■ What the exercise asks
Are you able to quote each entry exactly as written?

__________

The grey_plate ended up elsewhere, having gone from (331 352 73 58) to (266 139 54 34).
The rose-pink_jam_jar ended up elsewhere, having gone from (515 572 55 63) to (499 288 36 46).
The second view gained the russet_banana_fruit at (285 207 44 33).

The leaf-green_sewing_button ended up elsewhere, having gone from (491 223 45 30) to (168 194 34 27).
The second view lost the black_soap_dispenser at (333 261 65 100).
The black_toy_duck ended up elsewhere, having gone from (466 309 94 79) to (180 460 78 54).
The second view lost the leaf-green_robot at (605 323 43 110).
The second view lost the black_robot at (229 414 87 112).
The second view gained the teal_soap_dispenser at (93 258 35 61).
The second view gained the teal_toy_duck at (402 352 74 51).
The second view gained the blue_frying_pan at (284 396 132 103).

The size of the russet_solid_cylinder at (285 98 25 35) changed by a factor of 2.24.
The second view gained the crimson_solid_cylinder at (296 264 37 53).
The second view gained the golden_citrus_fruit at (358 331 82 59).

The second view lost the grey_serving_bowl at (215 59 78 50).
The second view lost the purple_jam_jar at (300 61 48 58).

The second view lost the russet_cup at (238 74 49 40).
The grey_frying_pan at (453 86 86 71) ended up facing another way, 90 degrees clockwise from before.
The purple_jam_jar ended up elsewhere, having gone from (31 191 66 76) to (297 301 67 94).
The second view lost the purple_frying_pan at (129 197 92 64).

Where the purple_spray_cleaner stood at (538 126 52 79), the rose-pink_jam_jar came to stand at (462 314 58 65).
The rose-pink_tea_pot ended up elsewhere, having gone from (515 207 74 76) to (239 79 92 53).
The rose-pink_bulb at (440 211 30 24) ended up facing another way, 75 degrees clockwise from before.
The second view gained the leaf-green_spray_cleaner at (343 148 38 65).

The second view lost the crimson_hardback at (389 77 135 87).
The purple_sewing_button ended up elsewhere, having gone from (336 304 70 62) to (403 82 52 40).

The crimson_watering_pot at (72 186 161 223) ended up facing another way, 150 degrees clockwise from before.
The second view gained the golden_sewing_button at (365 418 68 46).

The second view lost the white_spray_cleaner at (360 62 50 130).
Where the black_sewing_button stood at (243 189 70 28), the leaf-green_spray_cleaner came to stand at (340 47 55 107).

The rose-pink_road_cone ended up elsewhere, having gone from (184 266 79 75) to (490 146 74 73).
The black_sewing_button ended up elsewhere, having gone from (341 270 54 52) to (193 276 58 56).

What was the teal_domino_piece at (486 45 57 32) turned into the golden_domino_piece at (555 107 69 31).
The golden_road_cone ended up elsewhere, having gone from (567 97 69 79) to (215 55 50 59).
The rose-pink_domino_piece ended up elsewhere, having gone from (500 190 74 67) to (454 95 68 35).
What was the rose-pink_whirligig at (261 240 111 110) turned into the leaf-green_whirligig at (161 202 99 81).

__________

■ Response to the task
The grey_plate ended up elsewhere, having gone from (331 352 73 58) to (266 139 54 34).
The rose-pink_jam_jar ended up elsewhere, having gone from (515 572 55 63) to (499 288 36 46).
The second view gained the russet_banana_fruit at (285 207 44 33).

The leaf-green_sewing_button ended up elsewhere, having gone from (491 223 45 30) to (168 194 34 27).
The second view lost the black_soap_dispenser at (333 261 65 100).
The black_toy_duck ended up elsewhere, having gone from (466 309 94 79) to (180 460 78 54).
The second view lost the leaf-green_robot at (605 323 43 110).
The second view lost the black_robot at (229 414 87 112).
The second view gained the teal_soap_dispenser at (93 258 35 61).
The second view gained the teal_toy_duck at (402 352 74 51).
The second view gained the blue_frying_pan at (284 396 132 103).

The size of the russet_solid_cylinder at (285 98 25 35) changed by a factor of 2.24.
The second view gained the crimson_solid_cylinder at (296 264 37 53).
The second view gained the golden_citrus_fruit at (358 331 82 59).

The second view lost the grey_serving_bowl at (215 59 78 50).
The second view lost the purple_jam_jar at (300 61 48 58).

The second view lost the russet_cup at (238 74 49 40).
The grey_frying_pan at (453 86 86 71) ended up facing another way, 90 degrees clockwise from before.
The purple_jam_jar ended up elsewhere, having gone from (31 191 66 76) to (297 301 67 94).
The second view lost the purple_frying_pan at (129 197 92 64).

Where the purple_spray_cleaner stood at (538 126 52 79), the rose-pink_jam_jar came to stand at (462 314 58 65).
The rose-pink_tea_pot ended up elsewhere, having gone from (515 207 74 76) to (239 79 92 53).
The rose-pink_bulb at (440 211 30 24) ended up facing another way, 75 degrees clockwise from before.
The second view gained the leaf-green_spray_cleaner at (343 148 38 65).

The second view lost the crimson_hardback at (389 77 135 87).
The purple_sewing_button ended up elsewhere, having gone from (336 304 70 62) to (403 82 52 40).

The crimson_watering_pot at (72 186 161 223) ended up facing another way, 150 degrees clockwise from before.
The second view gained the golden_sewing_button at (365 418 68 46).

The second view lost the white_spray_cleaner at (360 62 50 130).
Where the black_sewing_button stood at (243 189 70 28), the leaf-green_spray_cleaner came to stand at (340 47 55 107).

The rose-pink_road_cone ended up elsewhere, having gone from (184 266 79 75) to (490 146 74 73).
The black_sewing_button ended up elsewhere, having gone from (341 270 54 52) to (193 276 58 56).

What was the teal_domino_piece at (486 45 57 32) turned into the golden_domino_piece at (555 107 69 31).
The golden_road_cone ended up elsewhere, having gone from (567 97 69 79) to (215 55 50 59).
The rose-pink_domino_piece ended up elsewhere, having gone from (500 190 74 67) to (454 95 68 35).
What was the rose-pink_whirligig at (261 240 111 110) turned into the leaf-green_whirligig at (161 202 99 81).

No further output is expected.